DATA SUPPLIED:
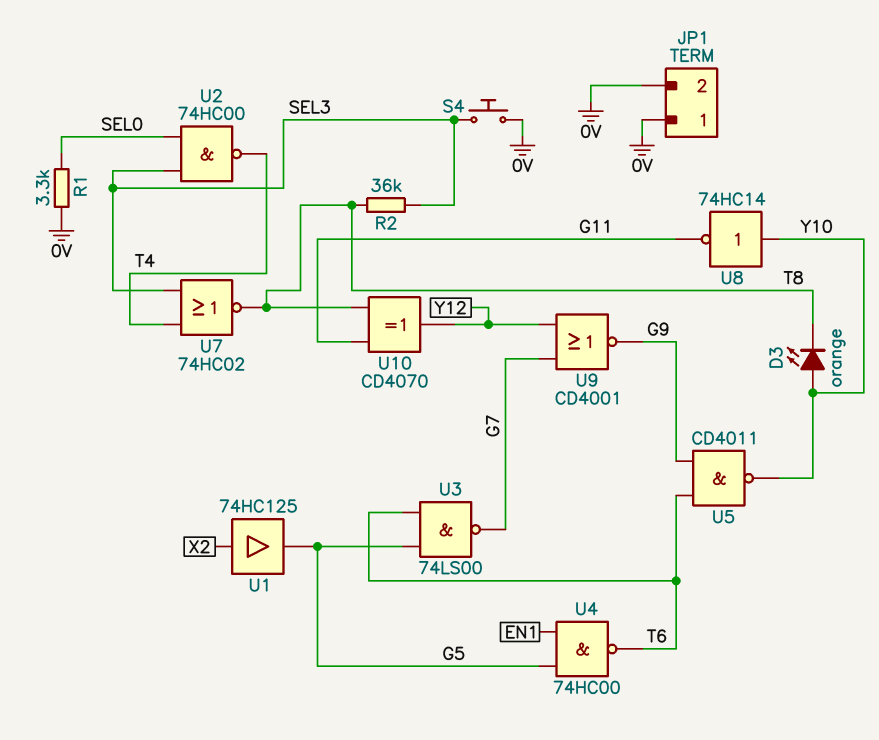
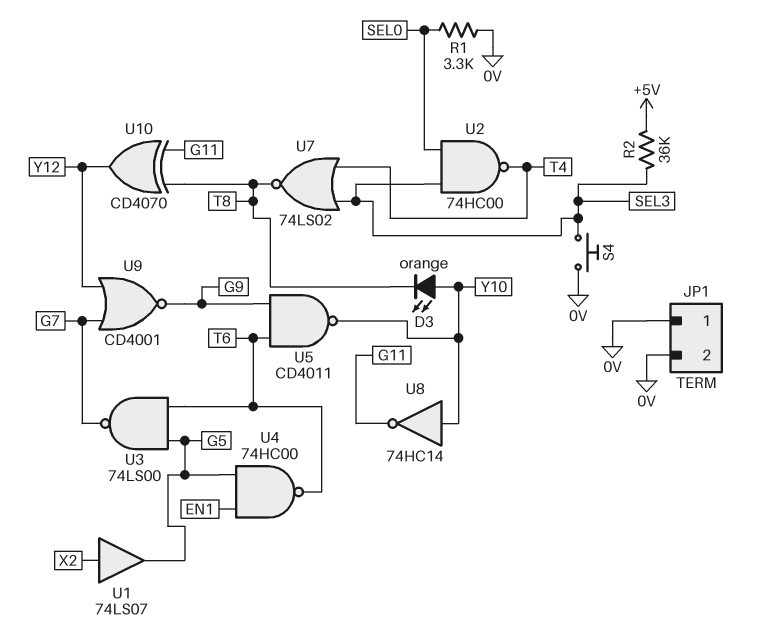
R2: 36k (SEL3, T8) -> 36k (+5V, SEL3)
U1: buffer 74HC125 (in X2, out G5) -> buffer 74LS07 (in X2, out G5)
U7: NOR 74HC02 (in SEL3, in T4, out T8) -> NOR 74LS02 (in SEL3, in T4, out T8)

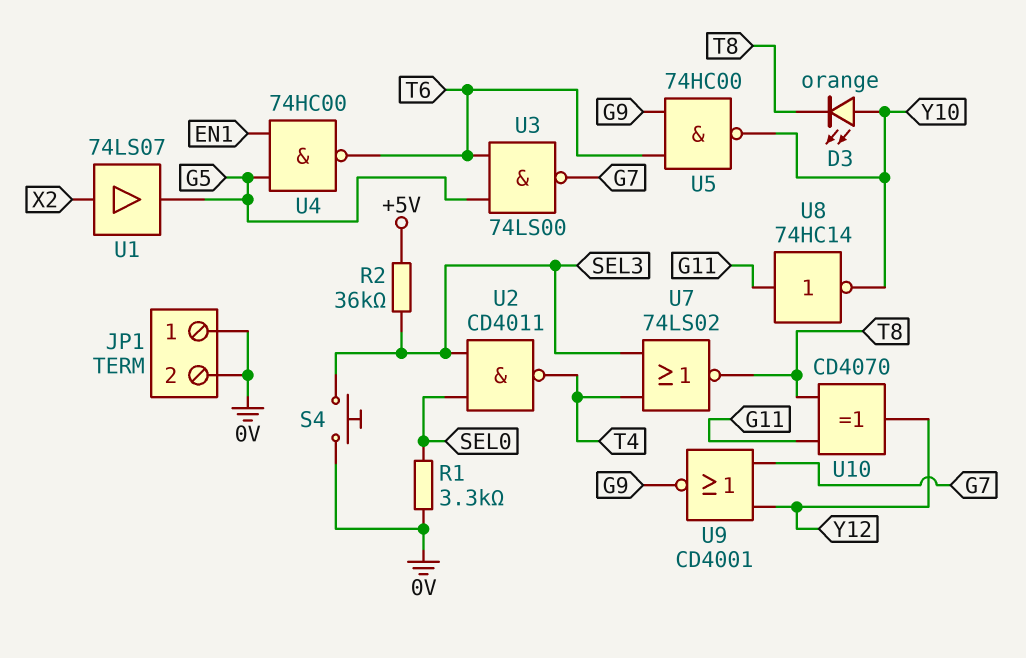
U2: NAND 74HC00 (in SEL0, in SEL3, out T4) -> NAND CD4011 (in SEL0, in SEL3, out T4)
U5: NAND CD4011 (in G9, in T6, out Y10) -> NAND 74HC00 (in G9, in T6, out Y10)
U8: NOT 74HC14 (in Y10, out G11) -> NOT 74HC14 (in G11, out Y10)

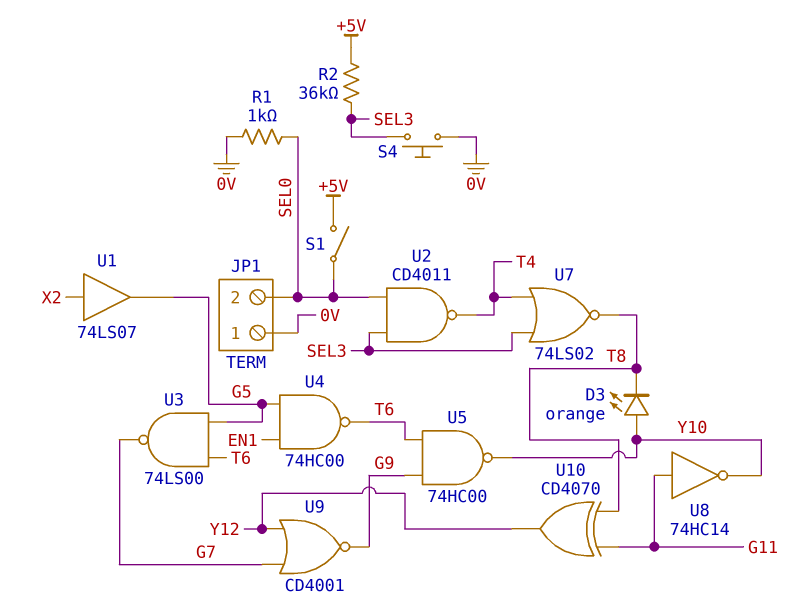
JP1 pin 2: 0V -> SEL0
R1: 3.3k (0V, SEL0) -> 1k (0V, SEL0)
S1: none -> switch (+5V, SEL0)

AIM OF THE TASK: Leaving the pictures out, reproduce the entries above exactly.

RESPONSE:
R2: 36k (SEL3, T8) -> 36k (+5V, SEL3)
U1: buffer 74HC125 (in X2, out G5) -> buffer 74LS07 (in X2, out G5)
U7: NOR 74HC02 (in SEL3, in T4, out T8) -> NOR 74LS02 (in SEL3, in T4, out T8)

U2: NAND 74HC00 (in SEL0, in SEL3, out T4) -> NAND CD4011 (in SEL0, in SEL3, out T4)
U5: NAND CD4011 (in G9, in T6, out Y10) -> NAND 74HC00 (in G9, in T6, out Y10)
U8: NOT 74HC14 (in Y10, out G11) -> NOT 74HC14 (in G11, out Y10)

JP1 pin 2: 0V -> SEL0
R1: 3.3k (0V, SEL0) -> 1k (0V, SEL0)
S1: none -> switch (+5V, SEL0)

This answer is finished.